_LISTE DES ENREGISTREMENTS_
○ ○ ○ ○ ○ ○ ○
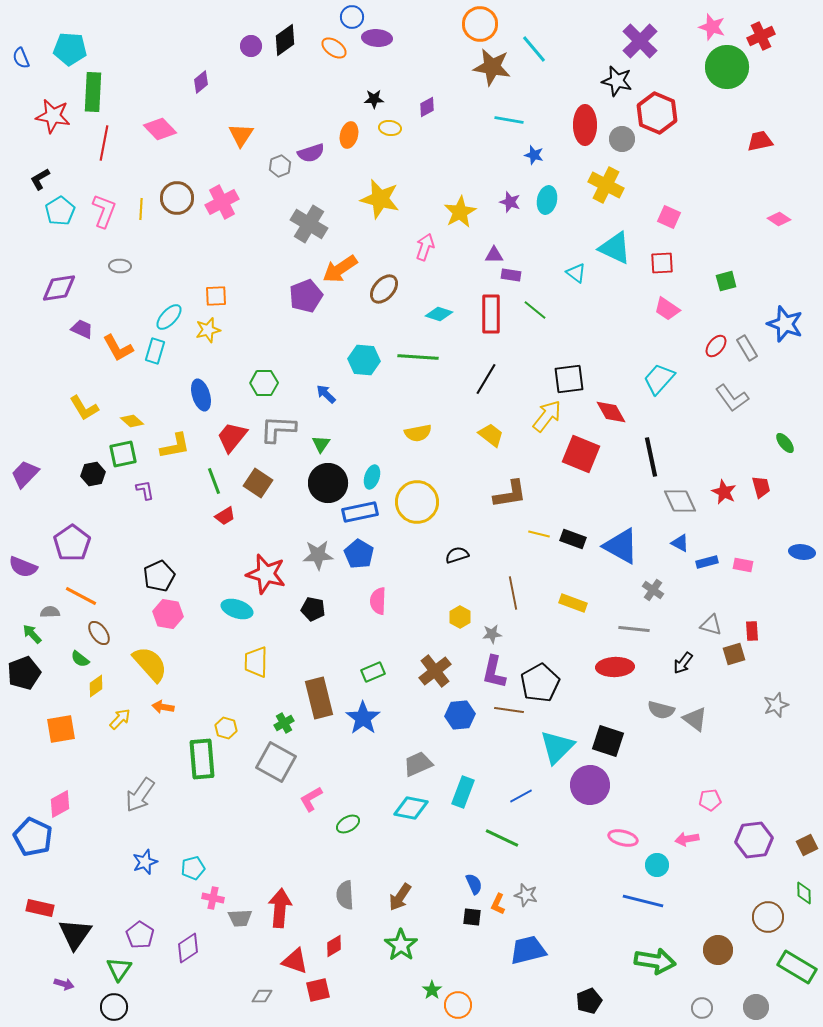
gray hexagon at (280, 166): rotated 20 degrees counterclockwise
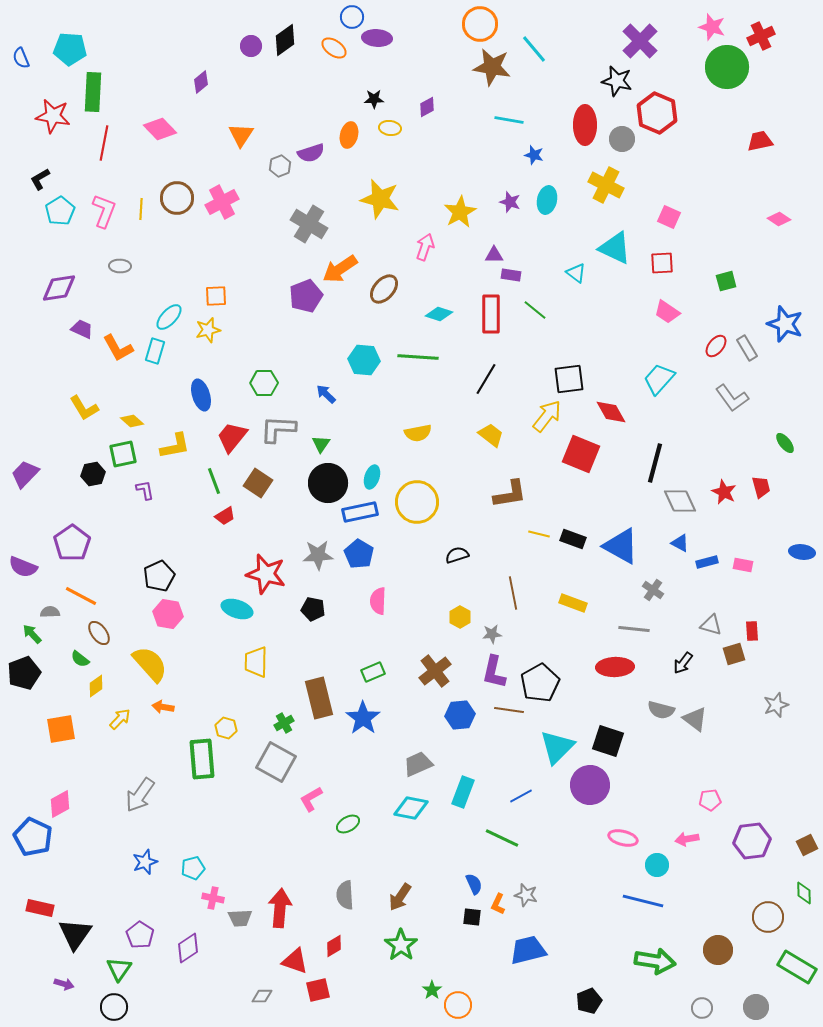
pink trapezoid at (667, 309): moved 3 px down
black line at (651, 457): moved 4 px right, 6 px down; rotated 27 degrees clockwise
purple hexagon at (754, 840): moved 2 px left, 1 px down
○ ○ ○ ○ ○ ○ ○
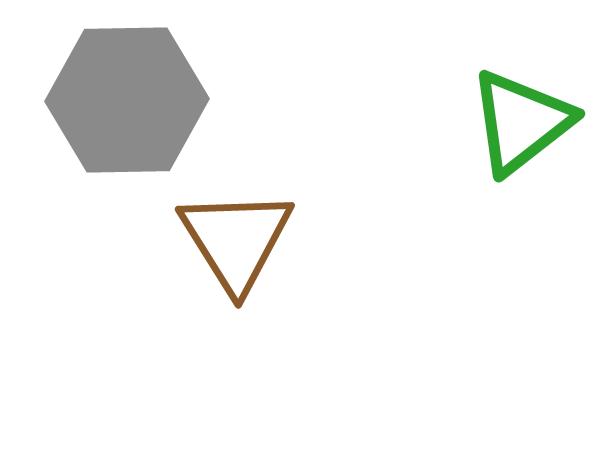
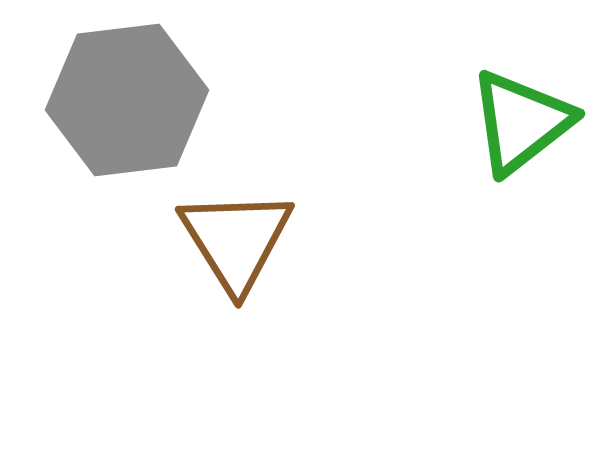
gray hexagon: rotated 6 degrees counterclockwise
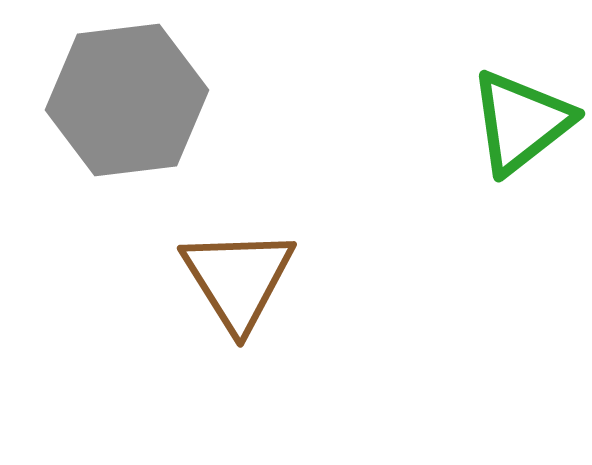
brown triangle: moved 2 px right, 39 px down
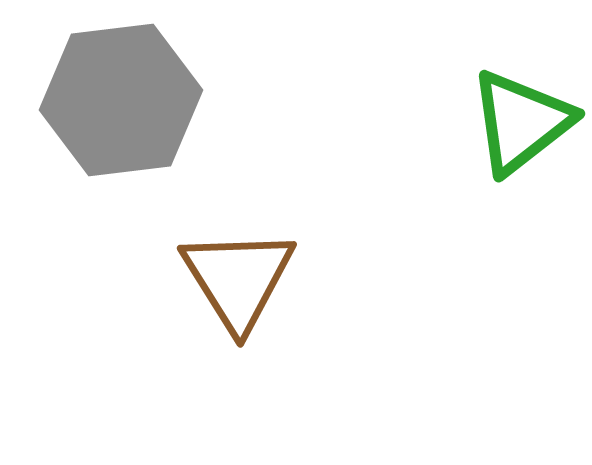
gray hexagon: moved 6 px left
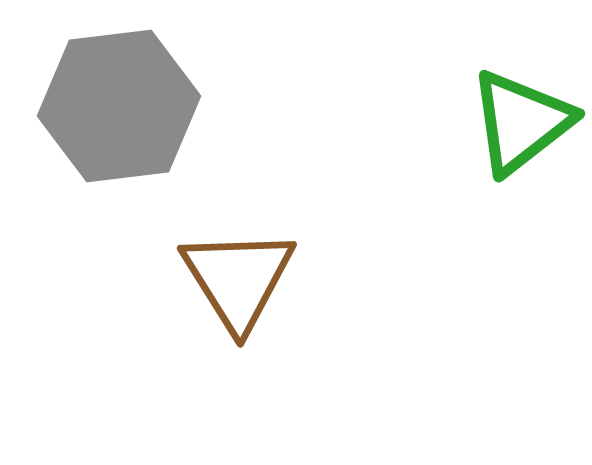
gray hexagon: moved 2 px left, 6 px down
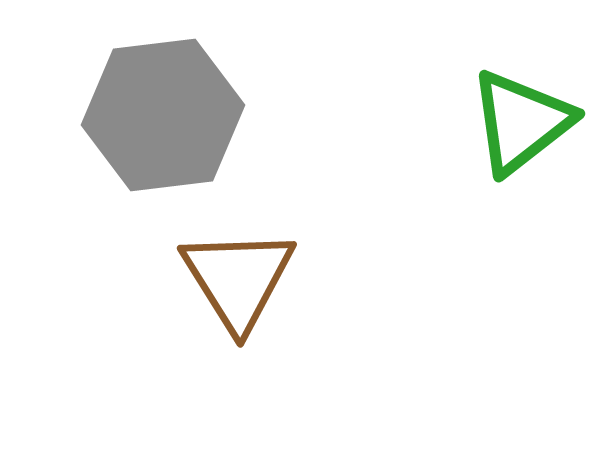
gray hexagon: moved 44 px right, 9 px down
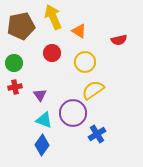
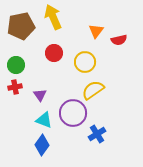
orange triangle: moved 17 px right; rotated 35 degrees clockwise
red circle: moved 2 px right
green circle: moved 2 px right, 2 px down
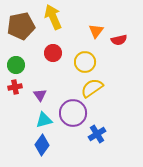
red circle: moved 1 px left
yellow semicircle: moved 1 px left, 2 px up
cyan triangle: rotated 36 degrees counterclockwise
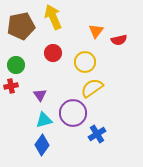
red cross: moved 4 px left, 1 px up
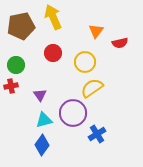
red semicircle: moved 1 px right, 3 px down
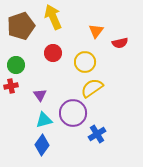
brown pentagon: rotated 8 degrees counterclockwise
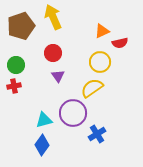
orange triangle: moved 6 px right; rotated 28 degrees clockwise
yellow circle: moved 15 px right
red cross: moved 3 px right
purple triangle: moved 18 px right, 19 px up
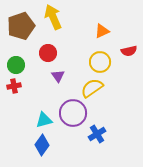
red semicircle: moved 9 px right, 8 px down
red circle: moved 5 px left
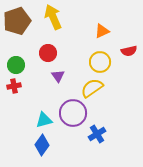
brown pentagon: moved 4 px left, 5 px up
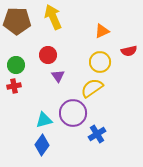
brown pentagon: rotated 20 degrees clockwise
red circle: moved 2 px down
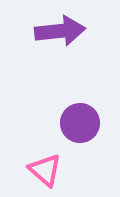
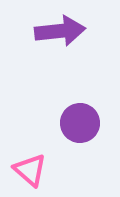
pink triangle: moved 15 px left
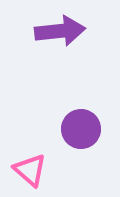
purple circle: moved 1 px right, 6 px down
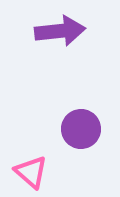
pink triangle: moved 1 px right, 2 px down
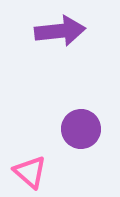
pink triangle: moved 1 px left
○ ○ ○ ○ ○ ○ ○
_OBJECTIF_
Présentez sous forme de tableau Markdown, avec les colonnes « Numéro » et « Ligne d'enregistrement », les lignes des enregistrements allant de celle qui contient « pink triangle: moved 1 px right, 2 px down » jusqu'à celle qui contient « pink triangle: moved 1 px left », ces deux lignes comprises. Omettez les lignes vides ainsi que les images.

_RÉSULTAT DE L'EXERCICE_
| Numéro | Ligne d'enregistrement |
|---|---|
| 1 | pink triangle: moved 1 px right, 2 px down |
| 2 | pink triangle: moved 1 px left |